## What you should do
From the line that contains "(448, 81) = (160, 199): green" through the end of the records below, write out each line exactly as it appears, but not the pictures.

**** Data supplied ****

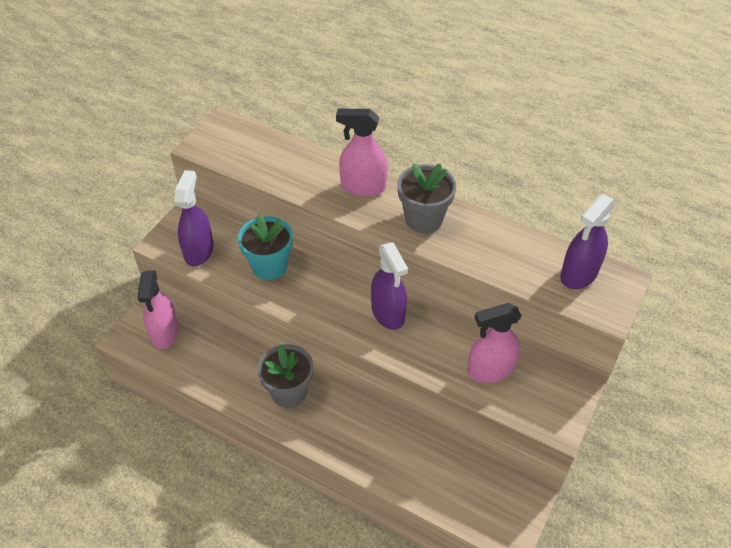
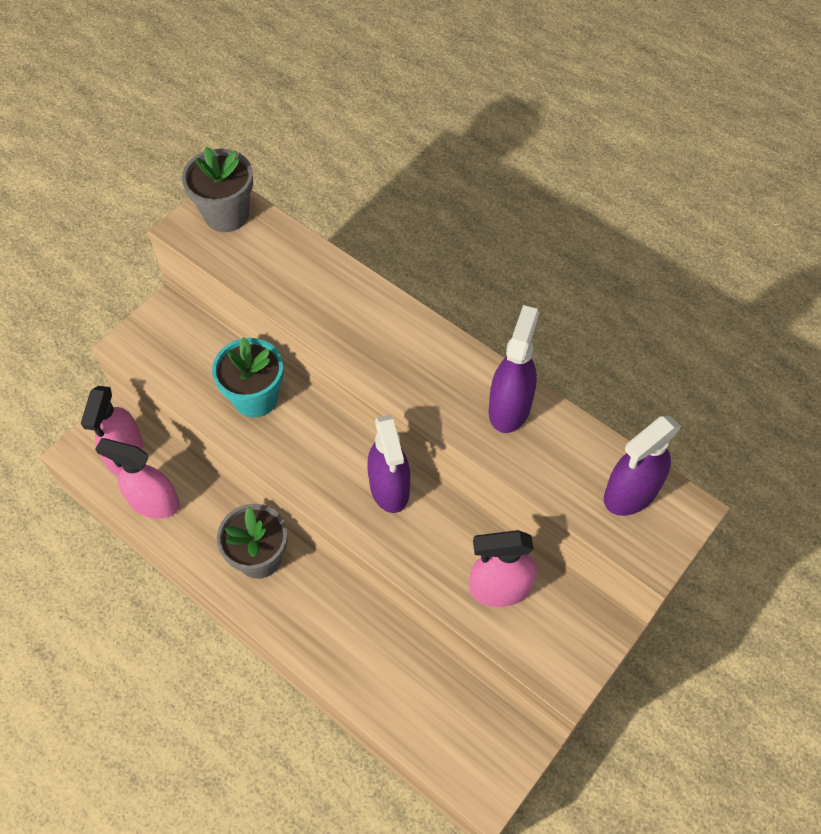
camera: 10 degrees right, 10 degrees up
(199, 251) = (172, 362): purple spray bottle -> purple spray bottle (509, 407)
(363, 187) = (381, 320): pink spray bottle -> pink spray bottle (154, 502)
(423, 219) = (448, 380): grey flower pot -> grey flower pot (226, 214)

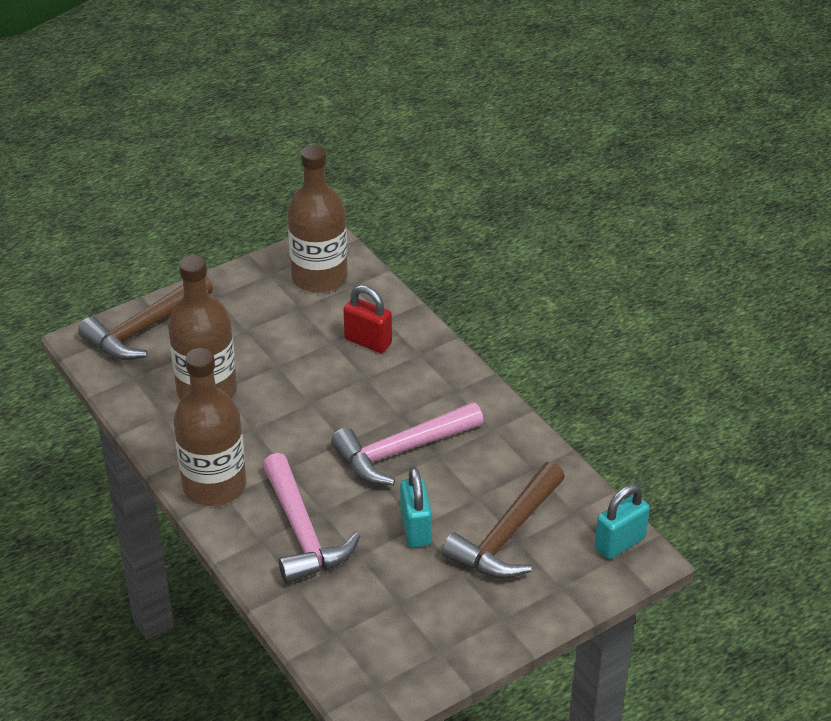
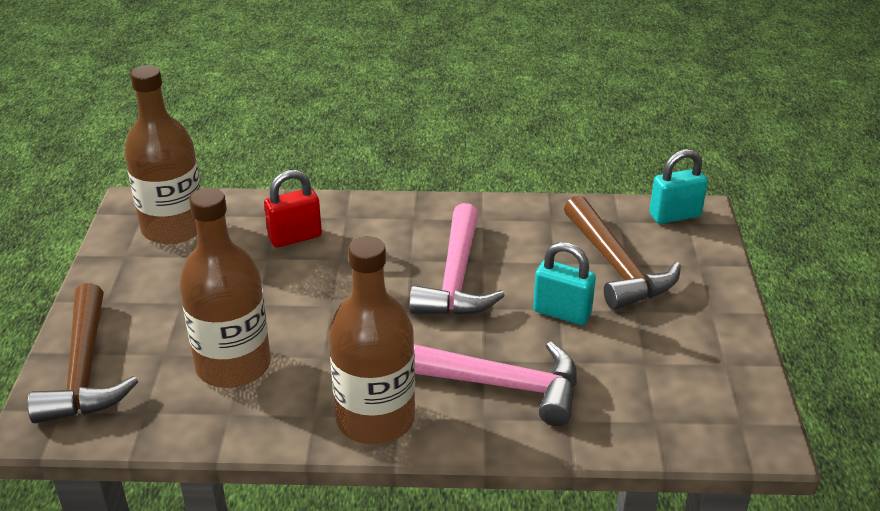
camera: 55 degrees left, 5 degrees down
(619, 543) = (675, 215): turquoise padlock -> turquoise padlock turned 75 degrees clockwise

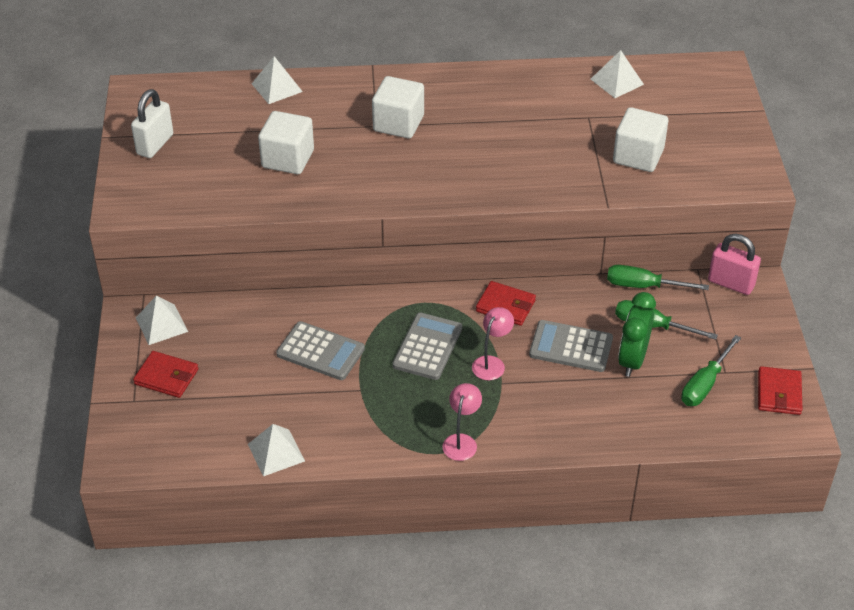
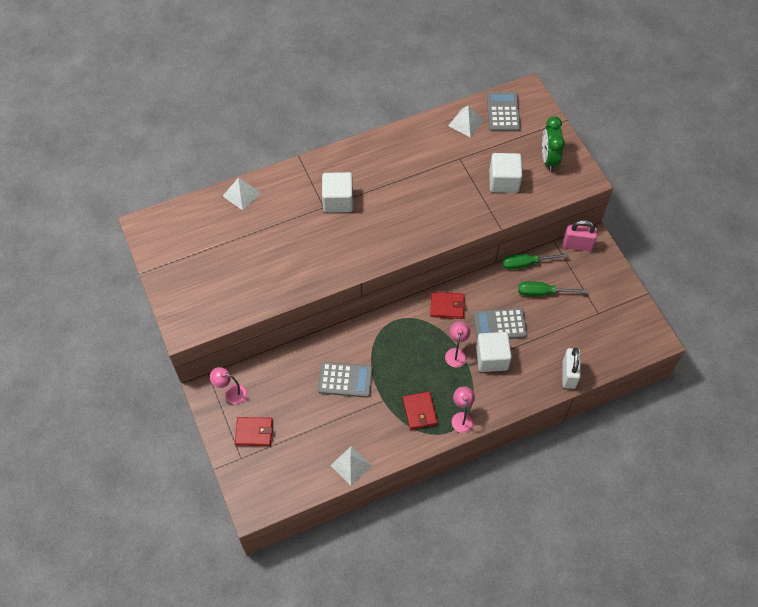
camera: 20 degrees left, 15 degrees up
(155, 144) = (180, 269): white padlock -> white padlock (568, 374)
(161, 324) = (231, 393): white pyramid -> pink lamp
(288, 159) = (277, 253): white cube -> white cube (491, 358)
(427, 347) = (411, 354): grey calculator -> grey calculator (503, 112)
(632, 360) = (540, 322): green clock -> green clock (548, 159)
(705, 384) = (590, 326): green screwdriver -> none
(779, 393) = (635, 318): red wallet -> red wallet (419, 411)

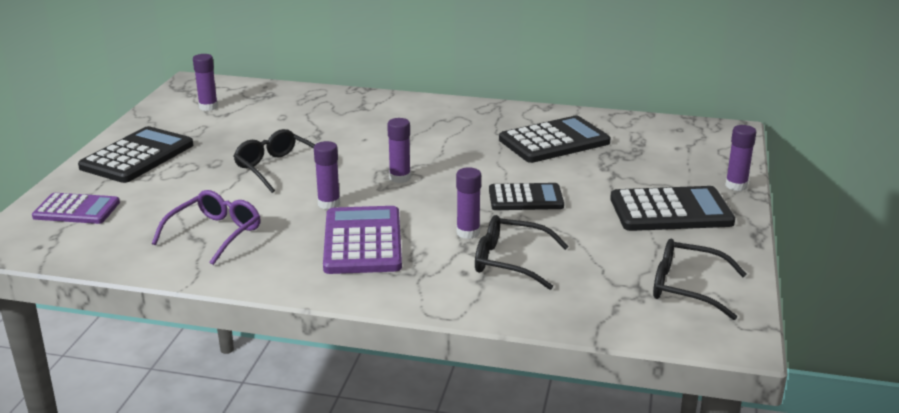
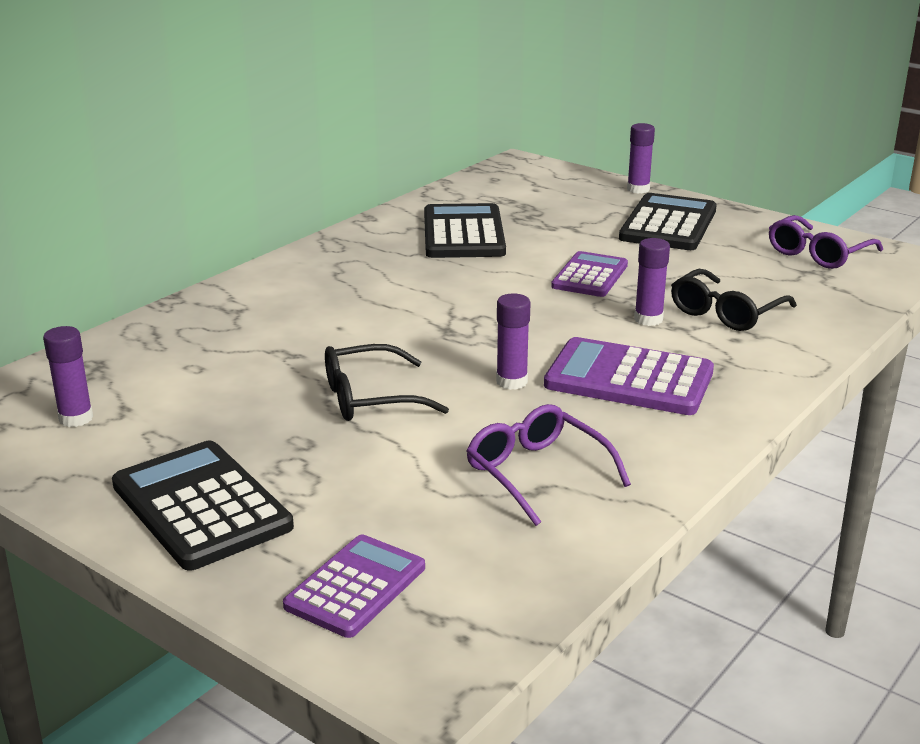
camera: 65 degrees left, 0 degrees up
(400, 178) = (478, 327): purple glue stick -> none
(525, 198) = (589, 276): black calculator -> purple calculator
(686, 288) = (817, 254): black glasses -> purple glasses

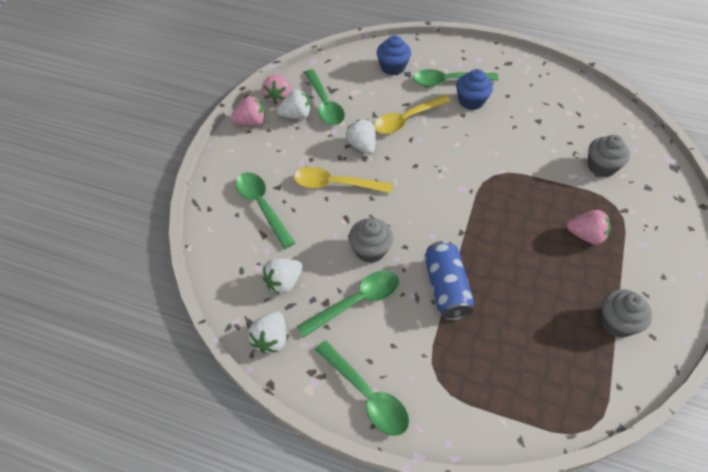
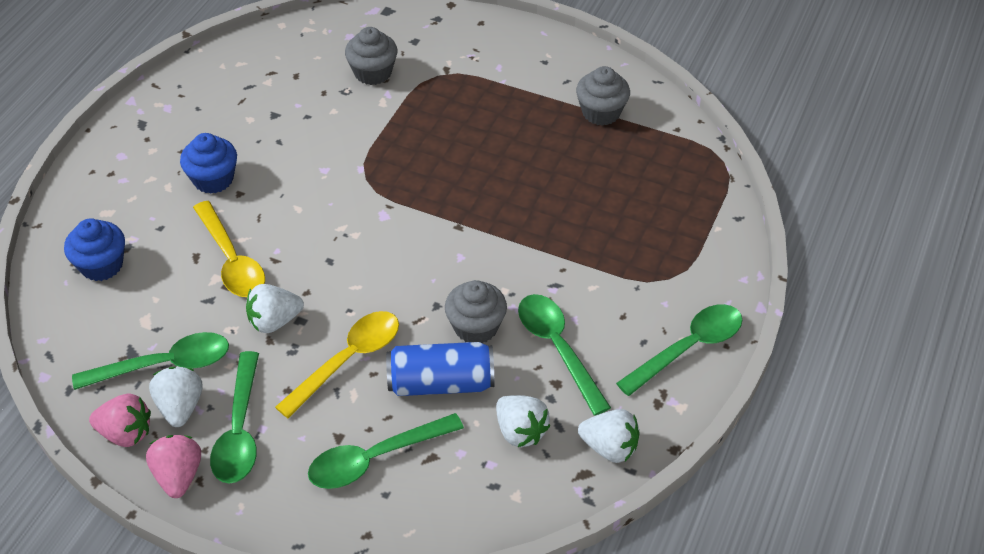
camera: 85 degrees left, 5 degrees down
(335, 184) = (348, 360): yellow spoon -> yellow spoon turned 150 degrees counterclockwise
(446, 288) = (544, 254): blue can -> blue can (441, 383)
(448, 81) = (160, 199): green spoon -> green spoon (239, 430)
(585, 235) = (480, 111): pink strawberry -> none

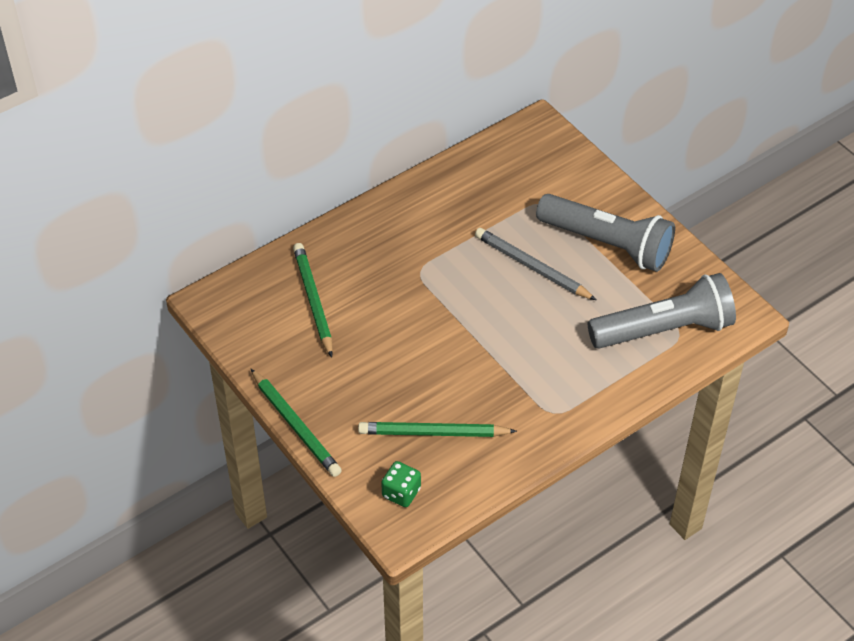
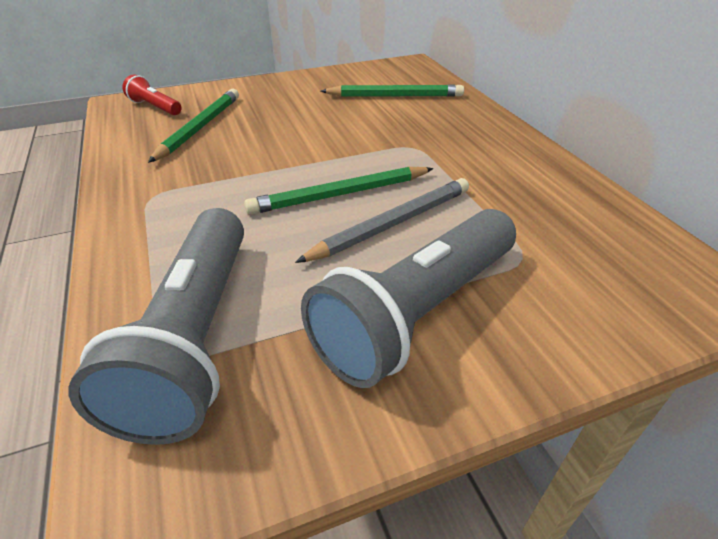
camera: 105 degrees right, 10 degrees down
(295, 426) = (264, 78): green pencil -> green pencil (339, 194)
(401, 493) = (155, 107): green dice -> red flashlight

****

## Exercise answer
(448, 81) = (160, 199): green spoon -> green spoon (239, 430)
(585, 235) = (480, 111): pink strawberry -> none

camera: 105 degrees right, 10 degrees down
(295, 426) = (264, 78): green pencil -> green pencil (339, 194)
(401, 493) = (155, 107): green dice -> red flashlight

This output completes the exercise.